WHAT YOU WILL DO:
Select every line containing the word "AGND" from the material, and copy those lines.

THE RECORDS:
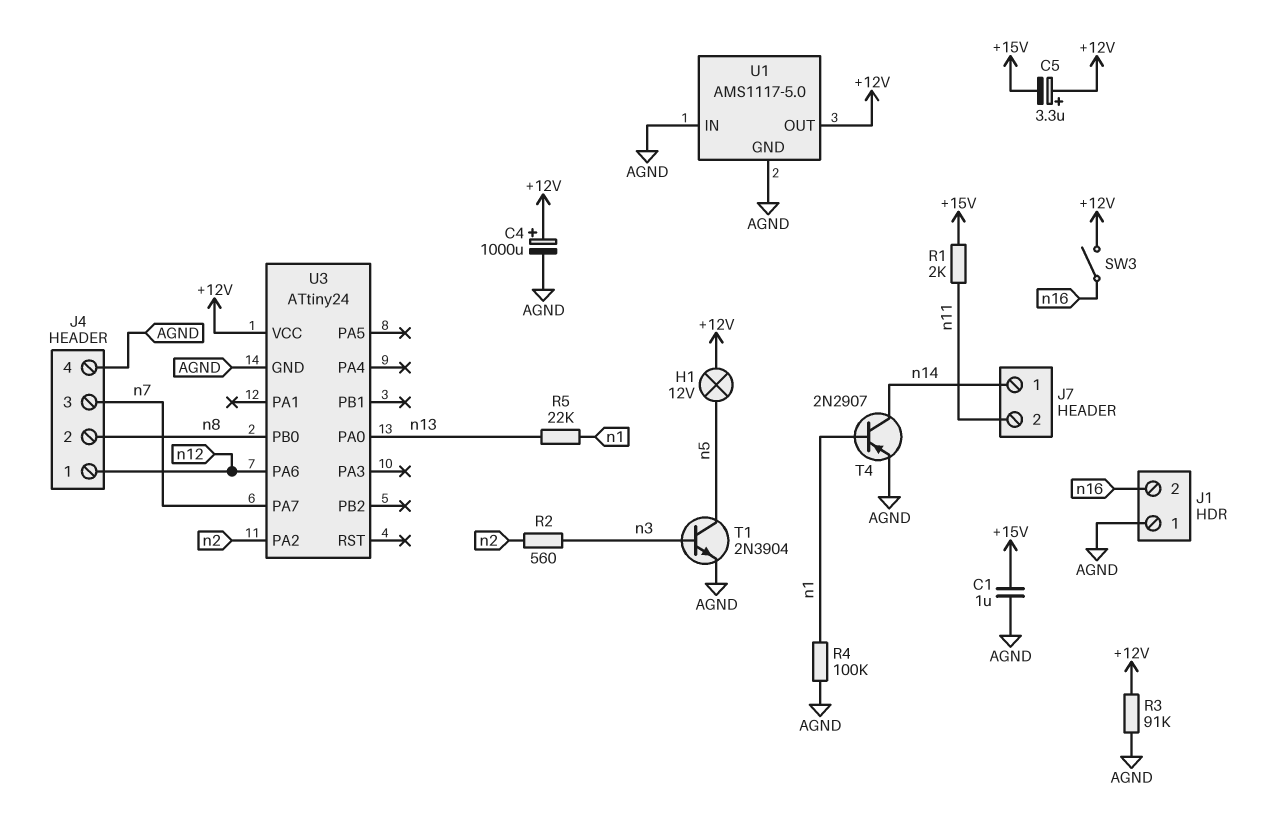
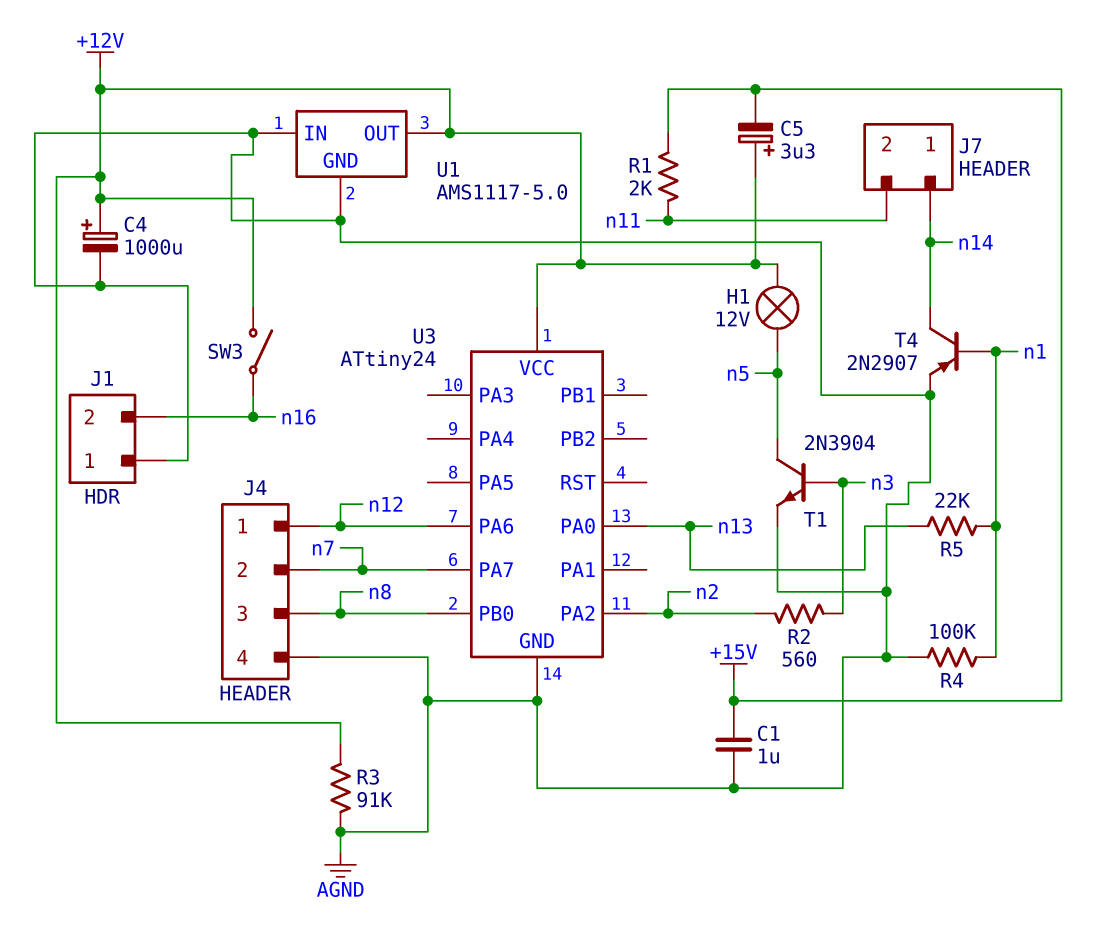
J4 pin 2: n8 -> n7
J4 pin 3: n7 -> n8

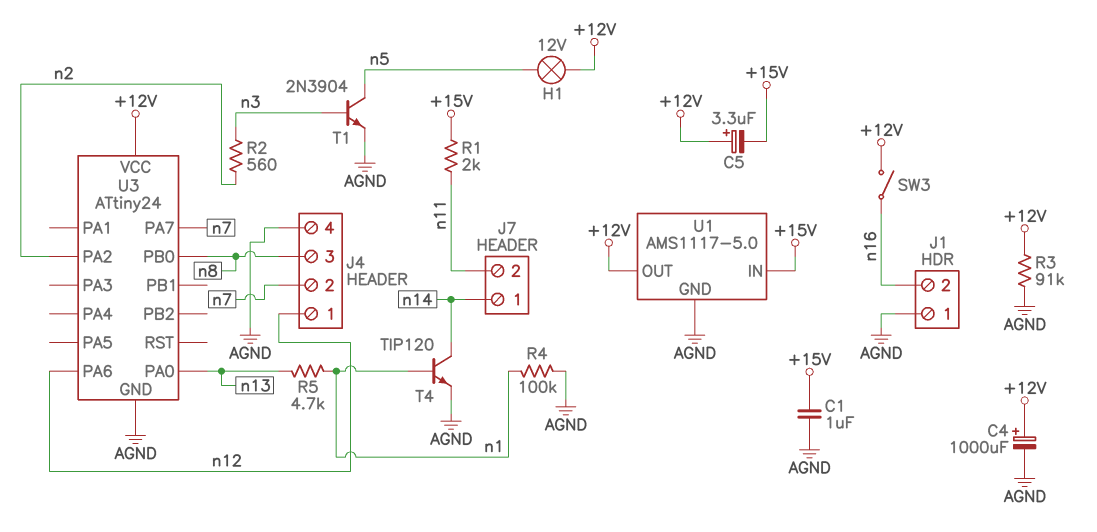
R5: 22k (n1, n13) -> 4.7k (n1, n13)
T4: PNP 2N2907 (B n1, C n14, E AGND) -> NPN TIP120 (B n1, C n14, E AGND)
U1 pin IN: AGND -> +15V

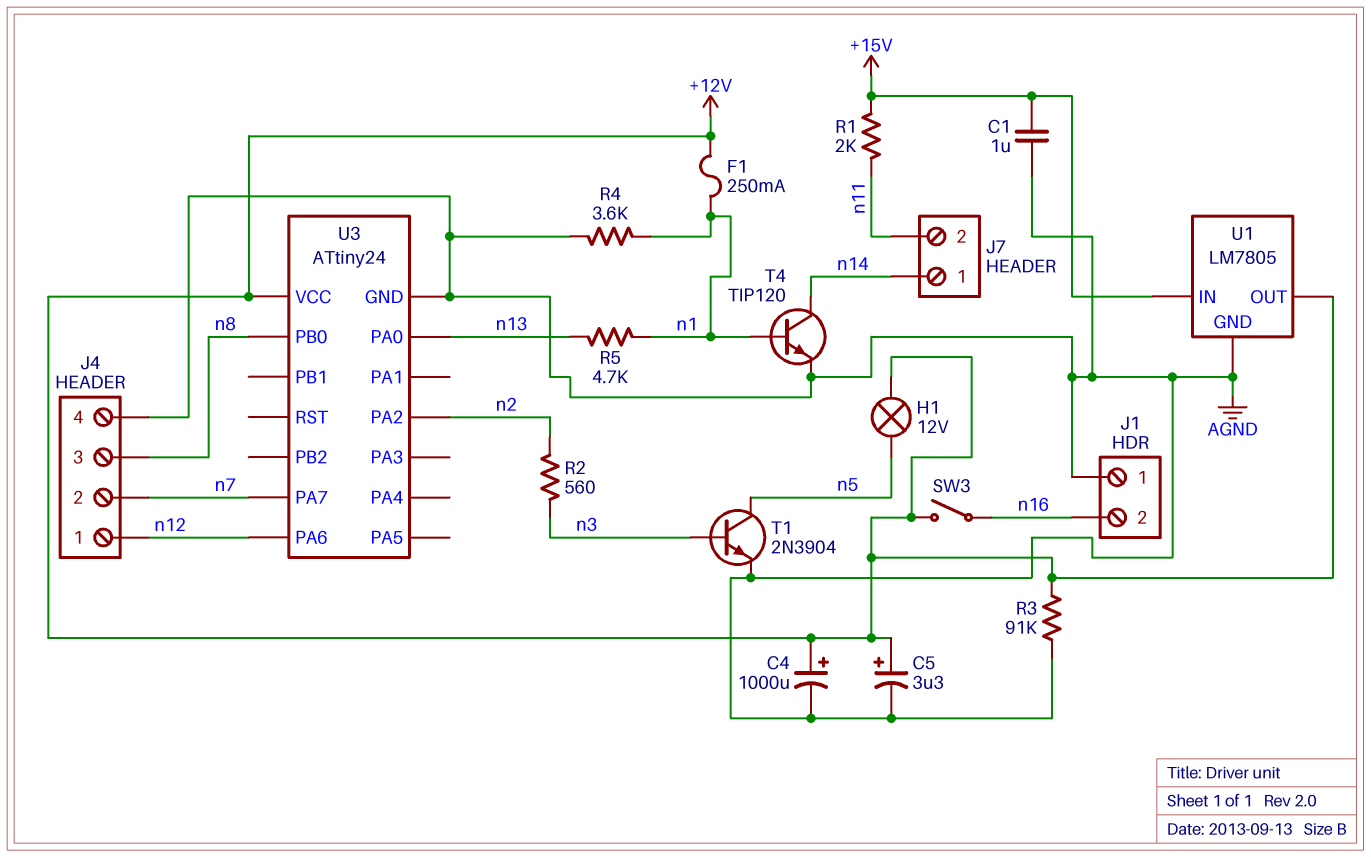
C5: 3.3uF (plus +12V, minus +15V) -> 3.3uF (plus +12V, minus AGND)
F1: none -> 250mA (+12V, n1)
R4: 100k (AGND, n1) -> 3.6k (AGND, n1)
U1: AMS1117-5.0 -> LM7805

ANSWER TO THIS TASK:
T4: PNP 2N2907 (B n1, C n14, E AGND) -> NPN TIP120 (B n1, C n14, E AGND)
U1 pin IN: AGND -> +15V
C5: 3.3uF (plus +12V, minus +15V) -> 3.3uF (plus +12V, minus AGND)
R4: 100k (AGND, n1) -> 3.6k (AGND, n1)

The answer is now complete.